> WHAT IS EXPECTED: Once you find the line containing "OLED2 pin SCL: D2 -> D5" in the data below, copy it and each following line exactly, up to and including the line containing "RFID2 pin SCK: D8 -> D2", and nothing else.

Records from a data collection

--- START ---

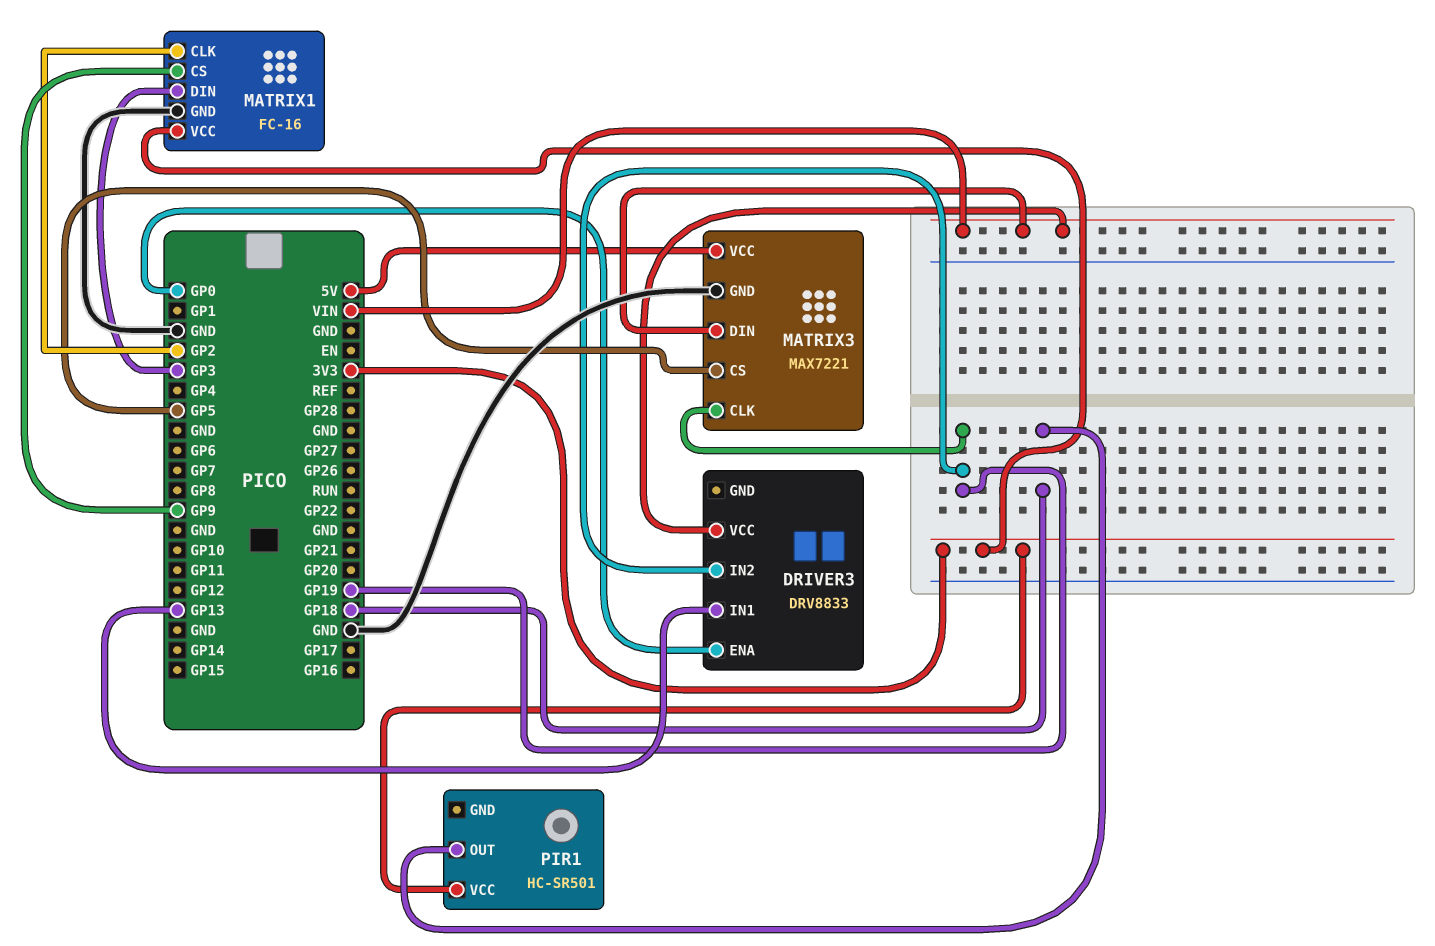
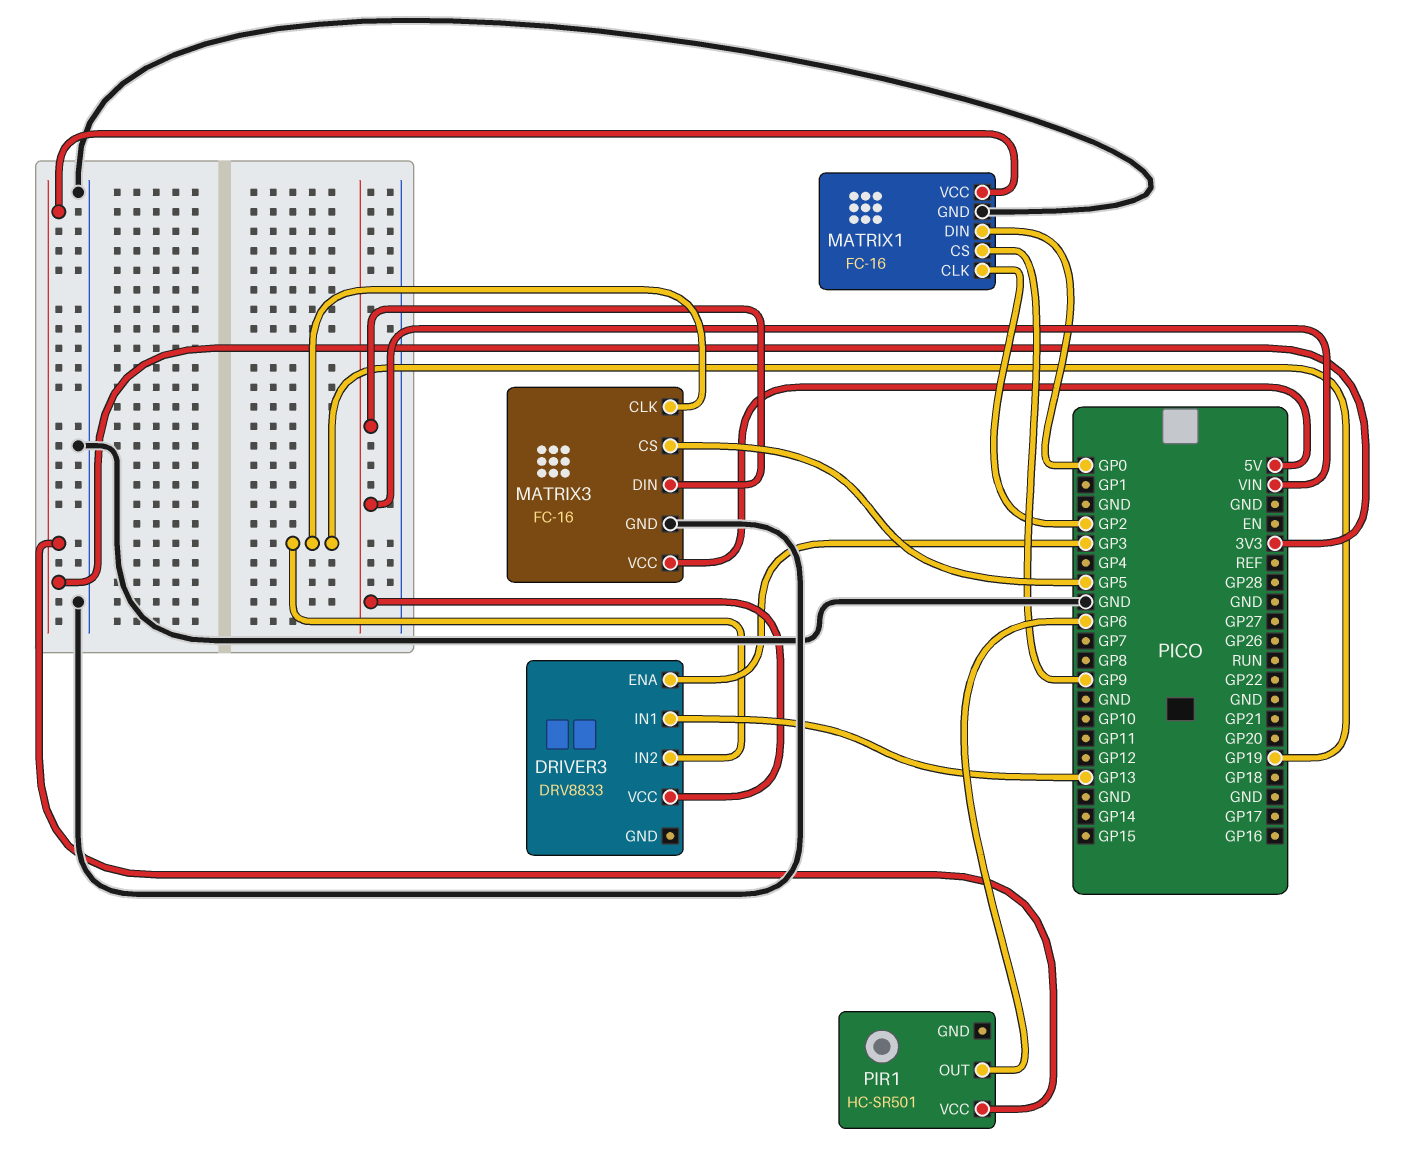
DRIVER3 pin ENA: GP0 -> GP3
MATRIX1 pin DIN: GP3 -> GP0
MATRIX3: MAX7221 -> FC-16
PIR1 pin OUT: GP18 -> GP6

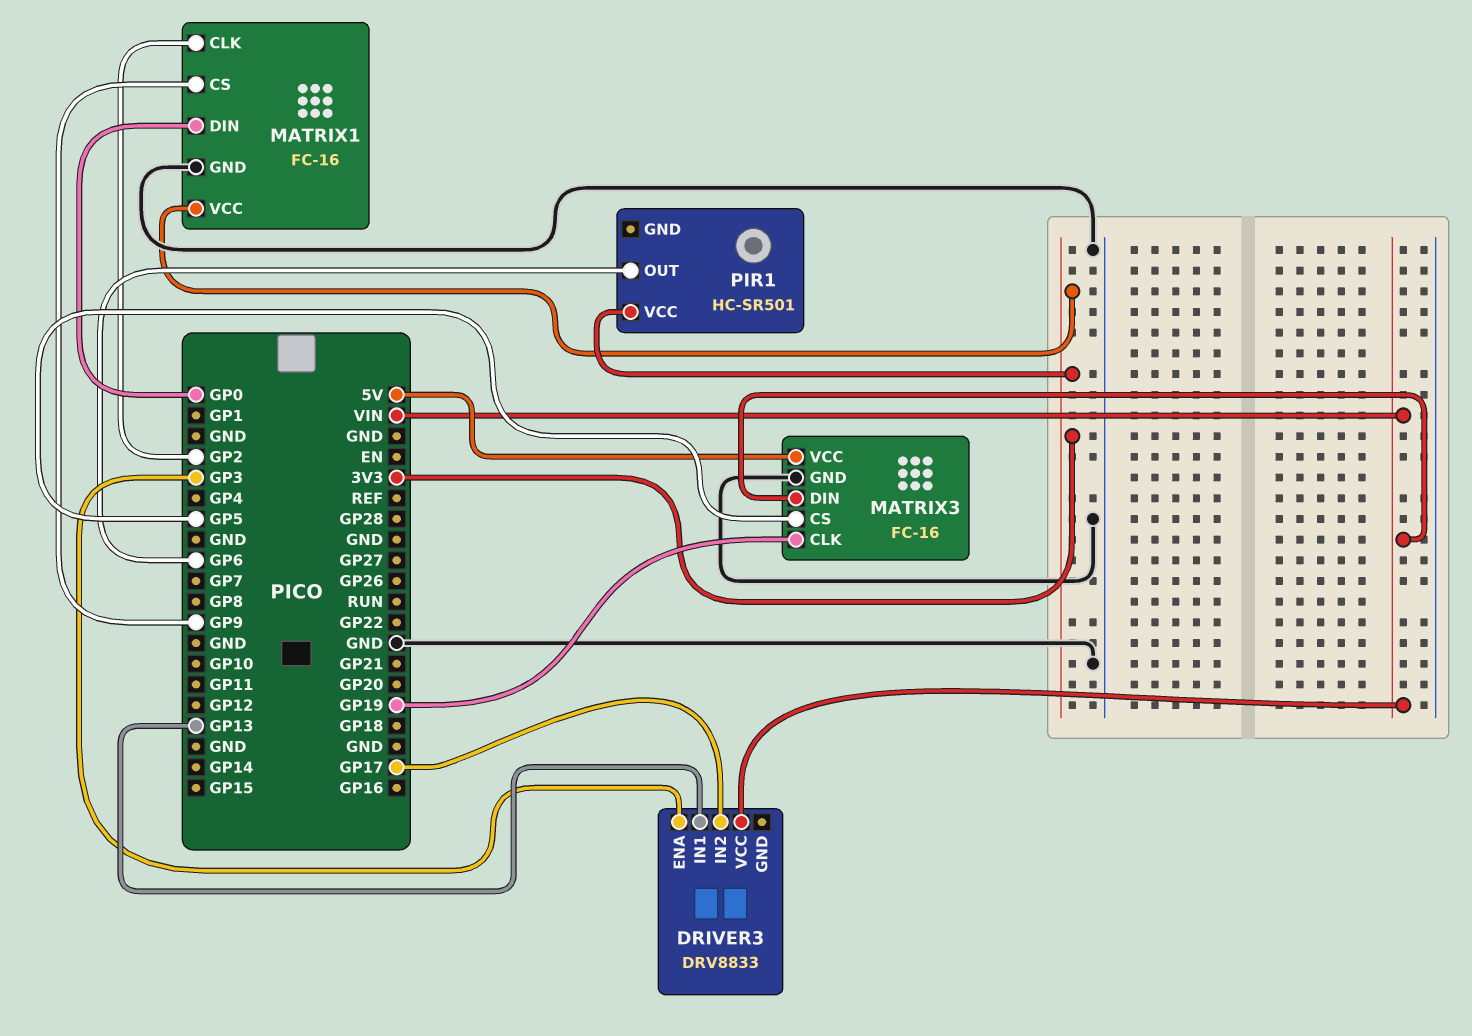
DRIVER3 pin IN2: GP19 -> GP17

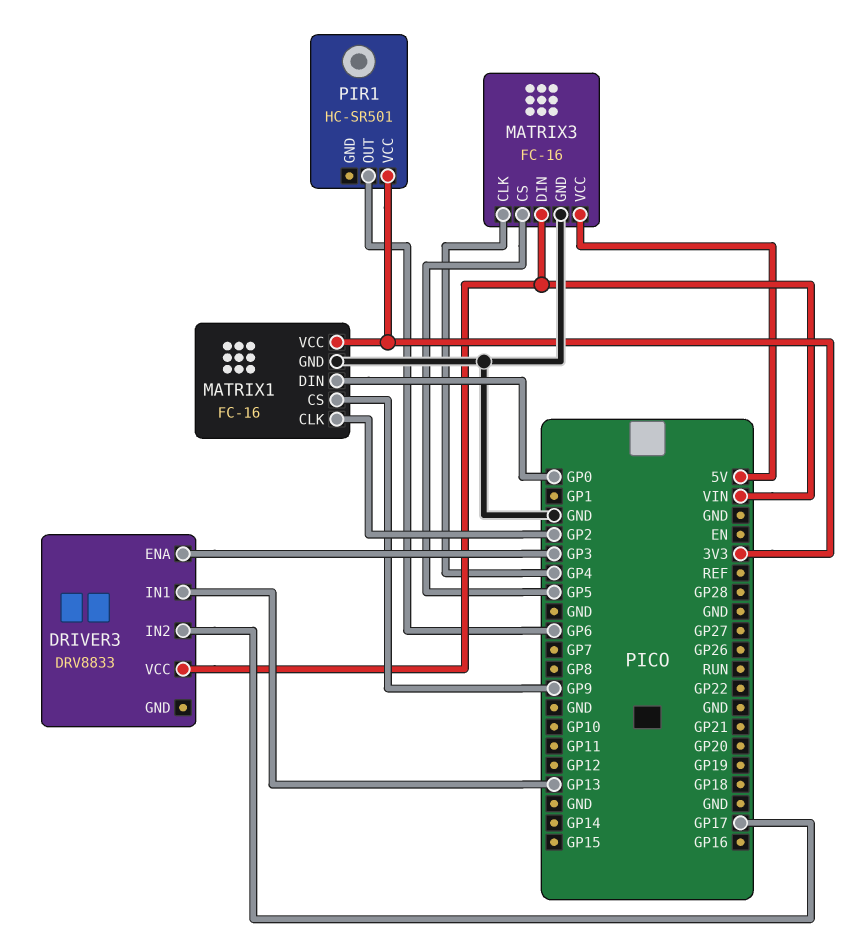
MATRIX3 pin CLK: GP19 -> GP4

--- END ---
--- START ---

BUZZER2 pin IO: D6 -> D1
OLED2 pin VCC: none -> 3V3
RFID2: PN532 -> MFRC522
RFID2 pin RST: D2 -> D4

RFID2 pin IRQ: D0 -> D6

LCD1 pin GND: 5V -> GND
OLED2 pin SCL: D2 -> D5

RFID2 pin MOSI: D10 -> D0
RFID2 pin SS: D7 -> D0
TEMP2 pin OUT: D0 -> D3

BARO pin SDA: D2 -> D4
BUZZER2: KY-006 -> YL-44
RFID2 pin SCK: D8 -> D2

--- END ---

> EXERCISE ANSWER:
OLED2 pin SCL: D2 -> D5

RFID2 pin MOSI: D10 -> D0
RFID2 pin SS: D7 -> D0
TEMP2 pin OUT: D0 -> D3

BARO pin SDA: D2 -> D4
BUZZER2: KY-006 -> YL-44
RFID2 pin SCK: D8 -> D2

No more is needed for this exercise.